Records |
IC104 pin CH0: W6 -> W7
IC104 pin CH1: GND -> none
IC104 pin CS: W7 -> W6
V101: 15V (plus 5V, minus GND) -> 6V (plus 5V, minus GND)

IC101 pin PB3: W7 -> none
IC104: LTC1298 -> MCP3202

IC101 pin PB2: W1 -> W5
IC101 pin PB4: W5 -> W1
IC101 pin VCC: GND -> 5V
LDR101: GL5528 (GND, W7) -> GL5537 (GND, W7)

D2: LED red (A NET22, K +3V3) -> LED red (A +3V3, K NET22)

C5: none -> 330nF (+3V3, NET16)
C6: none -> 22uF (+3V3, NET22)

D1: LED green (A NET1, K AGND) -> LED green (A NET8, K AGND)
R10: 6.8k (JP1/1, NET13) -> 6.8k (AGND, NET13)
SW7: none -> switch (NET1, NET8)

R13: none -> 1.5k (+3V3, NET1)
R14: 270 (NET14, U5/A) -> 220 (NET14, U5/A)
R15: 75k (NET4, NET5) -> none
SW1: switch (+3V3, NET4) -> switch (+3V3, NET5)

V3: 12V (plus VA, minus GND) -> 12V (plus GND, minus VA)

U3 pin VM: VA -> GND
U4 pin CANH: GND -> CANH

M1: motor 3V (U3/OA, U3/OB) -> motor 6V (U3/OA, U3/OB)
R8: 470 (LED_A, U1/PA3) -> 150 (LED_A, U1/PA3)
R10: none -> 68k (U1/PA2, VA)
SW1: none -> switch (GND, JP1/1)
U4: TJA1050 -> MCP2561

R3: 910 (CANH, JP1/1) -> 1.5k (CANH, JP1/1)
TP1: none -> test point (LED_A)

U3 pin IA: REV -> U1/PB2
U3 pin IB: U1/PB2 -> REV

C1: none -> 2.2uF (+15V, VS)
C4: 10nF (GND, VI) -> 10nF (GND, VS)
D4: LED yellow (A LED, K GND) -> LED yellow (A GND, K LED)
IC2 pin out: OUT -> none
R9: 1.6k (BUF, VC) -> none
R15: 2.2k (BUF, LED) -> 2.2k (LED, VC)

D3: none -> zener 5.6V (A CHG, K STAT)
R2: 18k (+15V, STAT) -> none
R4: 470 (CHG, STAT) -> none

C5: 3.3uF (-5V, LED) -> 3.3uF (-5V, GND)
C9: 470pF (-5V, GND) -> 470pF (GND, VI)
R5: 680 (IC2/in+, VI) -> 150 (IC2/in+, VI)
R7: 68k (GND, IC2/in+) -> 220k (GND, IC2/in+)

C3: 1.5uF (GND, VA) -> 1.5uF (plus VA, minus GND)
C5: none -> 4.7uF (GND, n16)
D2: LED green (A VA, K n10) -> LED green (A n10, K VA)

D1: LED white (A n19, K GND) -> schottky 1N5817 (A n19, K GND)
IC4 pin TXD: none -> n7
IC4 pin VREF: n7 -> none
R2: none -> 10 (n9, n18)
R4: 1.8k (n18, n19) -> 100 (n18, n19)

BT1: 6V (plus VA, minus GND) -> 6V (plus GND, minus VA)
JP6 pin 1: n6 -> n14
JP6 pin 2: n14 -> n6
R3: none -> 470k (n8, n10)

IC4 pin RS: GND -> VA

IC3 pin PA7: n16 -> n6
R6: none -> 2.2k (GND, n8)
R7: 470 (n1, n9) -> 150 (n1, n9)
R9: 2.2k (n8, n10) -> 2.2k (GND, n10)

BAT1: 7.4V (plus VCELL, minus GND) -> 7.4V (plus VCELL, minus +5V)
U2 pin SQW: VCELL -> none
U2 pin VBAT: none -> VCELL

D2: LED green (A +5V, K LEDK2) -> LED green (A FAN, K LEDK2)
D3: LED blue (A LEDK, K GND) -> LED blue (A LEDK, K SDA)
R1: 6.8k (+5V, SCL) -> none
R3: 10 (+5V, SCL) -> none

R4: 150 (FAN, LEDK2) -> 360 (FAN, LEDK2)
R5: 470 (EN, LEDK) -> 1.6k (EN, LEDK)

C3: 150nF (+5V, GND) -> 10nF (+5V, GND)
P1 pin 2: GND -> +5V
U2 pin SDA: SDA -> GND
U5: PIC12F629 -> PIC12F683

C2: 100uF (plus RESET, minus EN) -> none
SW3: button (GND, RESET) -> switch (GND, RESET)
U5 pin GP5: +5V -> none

Description of the task |
Every line in the records above that contains the word "VCELL" is to be copied out.

Solution |
BAT1: 7.4V (plus VCELL, minus GND) -> 7.4V (plus VCELL, minus +5V)
U2 pin SQW: VCELL -> none
U2 pin VBAT: none -> VCELL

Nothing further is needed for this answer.